▶ **Exercise aim**: Your answer should consist of the lines in the data below that contain "ball".

::::::::

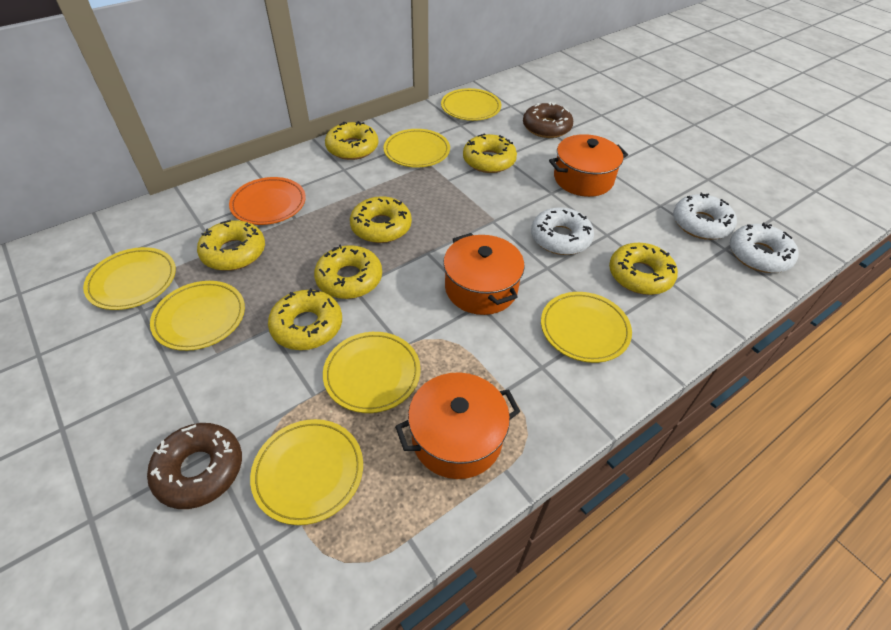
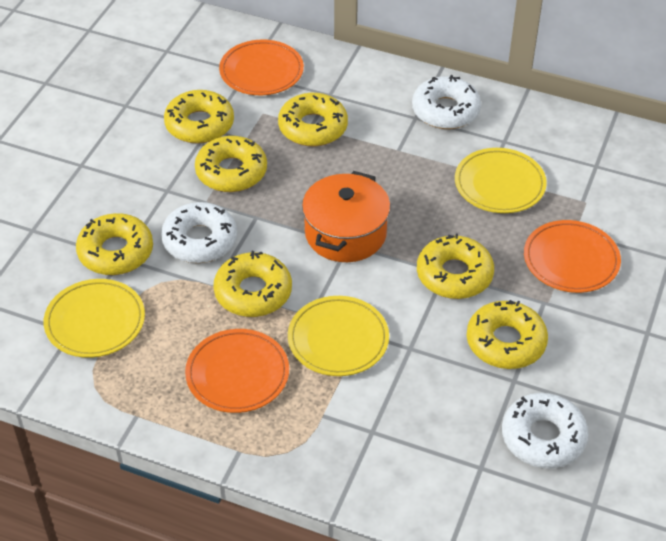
brown donut: 2 -> 0
orange plate: 1 -> 3
orange pot: 3 -> 1
yellow plate: 7 -> 3

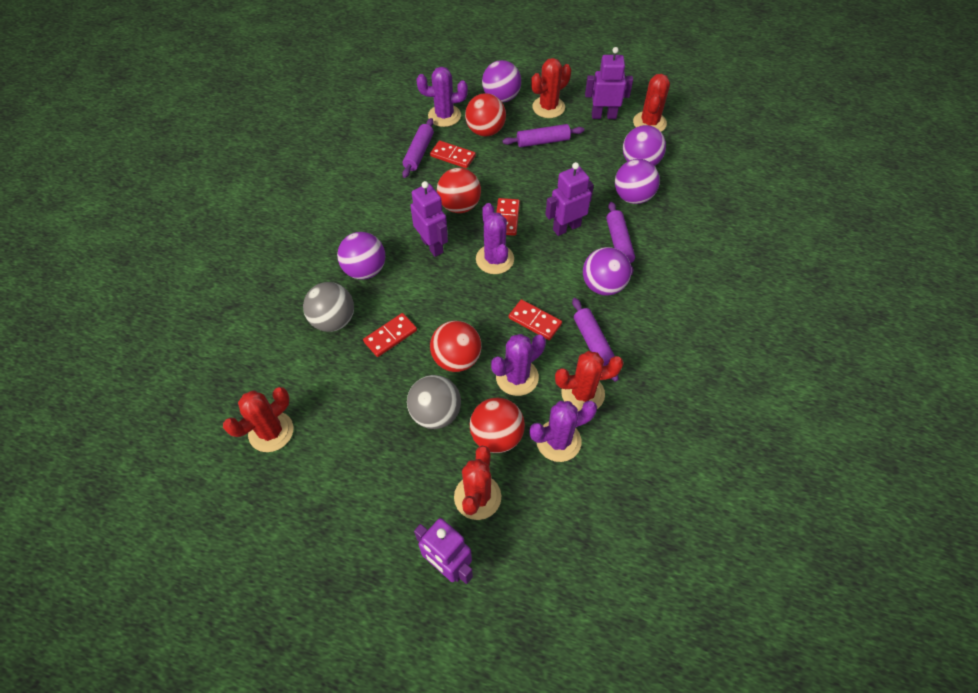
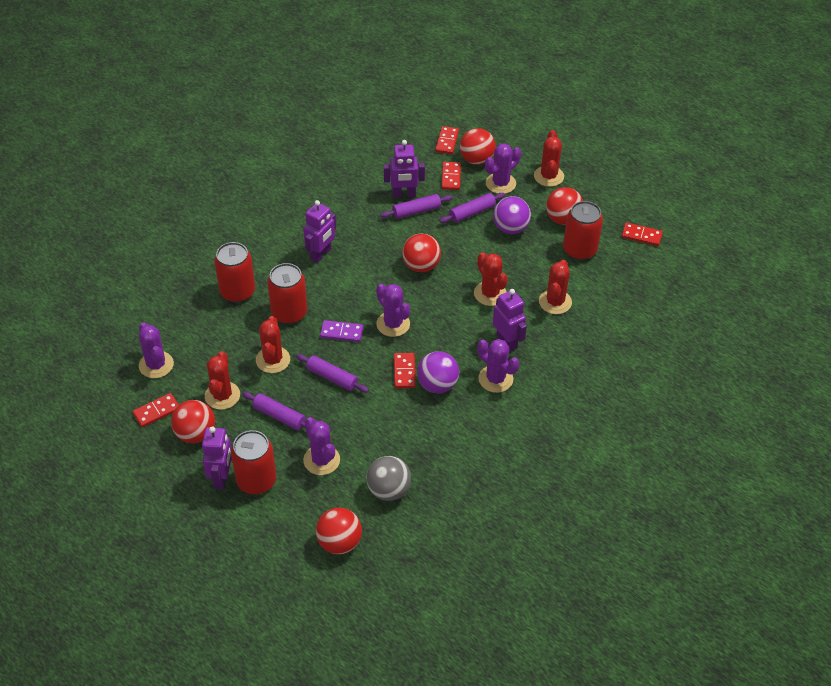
grey ball: 2 -> 1
purple ball: 5 -> 2
purple cactus: 4 -> 5
purple domino: 0 -> 1
red ball: 4 -> 5
red can: 0 -> 4
red domino: 4 -> 5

::::::::

▶ **Exercise response**:
grey ball: 2 -> 1
purple ball: 5 -> 2
red ball: 4 -> 5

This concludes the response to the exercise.